Top of Data records
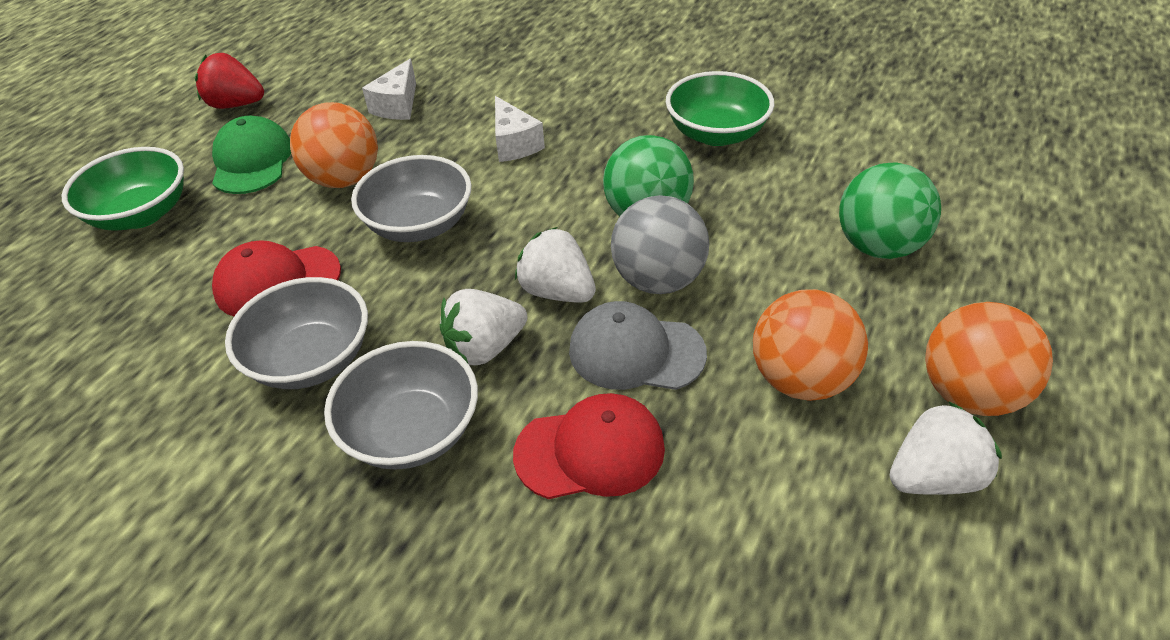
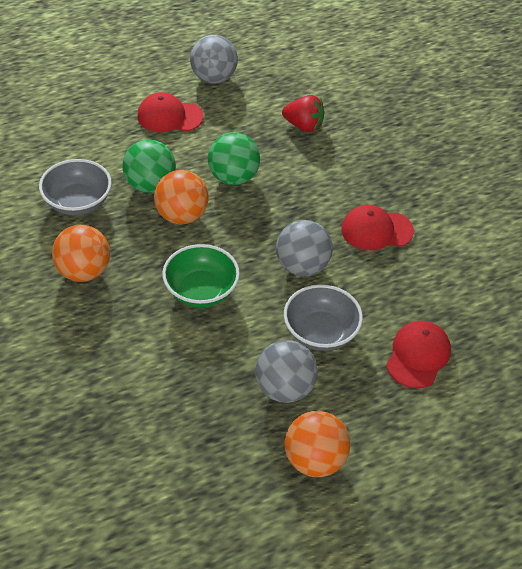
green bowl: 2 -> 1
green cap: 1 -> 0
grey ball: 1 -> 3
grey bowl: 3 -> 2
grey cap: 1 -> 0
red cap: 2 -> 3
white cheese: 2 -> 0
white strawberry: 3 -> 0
Bottom of Data records
§ Exercise objective
Starting at the line that holds "grey cap: 1 -> 0", set down each line exactly through the last line of the records above, and no others.

§ Answer space
grey cap: 1 -> 0
red cap: 2 -> 3
white cheese: 2 -> 0
white strawberry: 3 -> 0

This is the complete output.